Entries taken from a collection
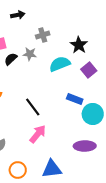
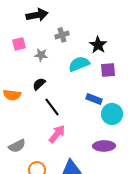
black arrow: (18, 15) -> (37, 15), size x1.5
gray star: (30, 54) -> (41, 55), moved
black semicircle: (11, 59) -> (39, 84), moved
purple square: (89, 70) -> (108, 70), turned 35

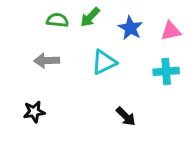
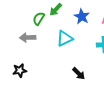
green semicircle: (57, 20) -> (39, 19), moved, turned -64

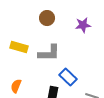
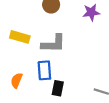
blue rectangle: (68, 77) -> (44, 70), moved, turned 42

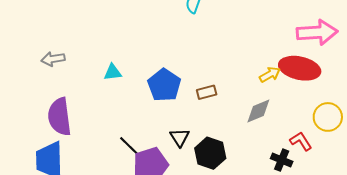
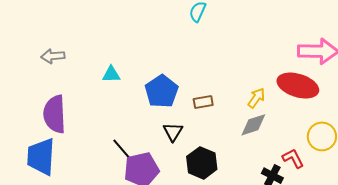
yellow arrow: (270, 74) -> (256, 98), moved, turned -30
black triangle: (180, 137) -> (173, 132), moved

---

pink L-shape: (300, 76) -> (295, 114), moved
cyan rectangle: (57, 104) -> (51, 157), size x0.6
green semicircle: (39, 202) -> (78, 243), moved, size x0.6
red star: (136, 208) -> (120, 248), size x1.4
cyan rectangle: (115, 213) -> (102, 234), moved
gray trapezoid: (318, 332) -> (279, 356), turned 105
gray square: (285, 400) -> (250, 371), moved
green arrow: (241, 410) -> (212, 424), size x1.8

**Your objective**.
Starting with the line that has "black arrow: (18, 15) -> (37, 15), size x1.5" and ending with the line that has "black triangle: (180, 137)", repeat the lines above exactly, omitting every picture.

**Response for this exercise**.
black arrow: (18, 15) -> (37, 15), size x1.5
gray star: (30, 54) -> (41, 55), moved
black semicircle: (11, 59) -> (39, 84), moved
purple square: (89, 70) -> (108, 70), turned 35

green semicircle: (57, 20) -> (39, 19), moved, turned -64

blue rectangle: (68, 77) -> (44, 70), moved, turned 42

yellow arrow: (270, 74) -> (256, 98), moved, turned -30
black triangle: (180, 137) -> (173, 132), moved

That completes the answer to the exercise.